**The data**
== Segment start ==

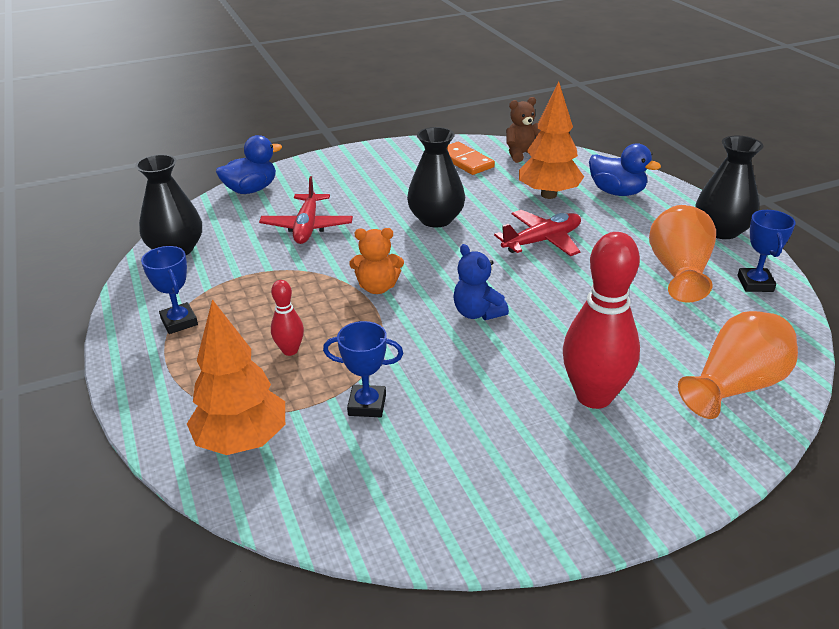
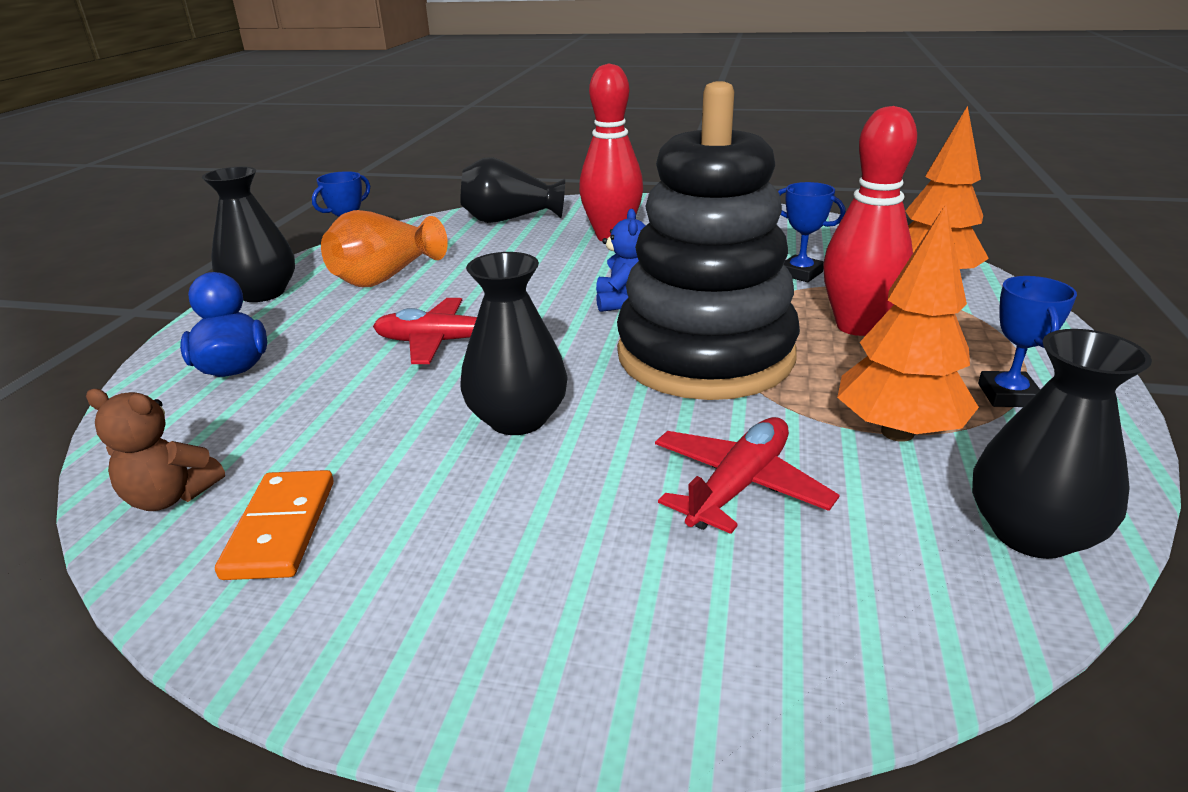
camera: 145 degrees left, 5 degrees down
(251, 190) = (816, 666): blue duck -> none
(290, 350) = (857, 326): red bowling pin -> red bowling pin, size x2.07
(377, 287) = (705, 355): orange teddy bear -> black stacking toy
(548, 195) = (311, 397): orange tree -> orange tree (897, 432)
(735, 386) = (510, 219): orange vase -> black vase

== Segment end ==

**What the exercise asks**
Each line from the one containing "(548, 195) = (311, 397): orange" through the end of the listing above should be copied exactly, with no other line included.

**Result of this exercise**
(548, 195) = (311, 397): orange tree -> orange tree (897, 432)
(735, 386) = (510, 219): orange vase -> black vase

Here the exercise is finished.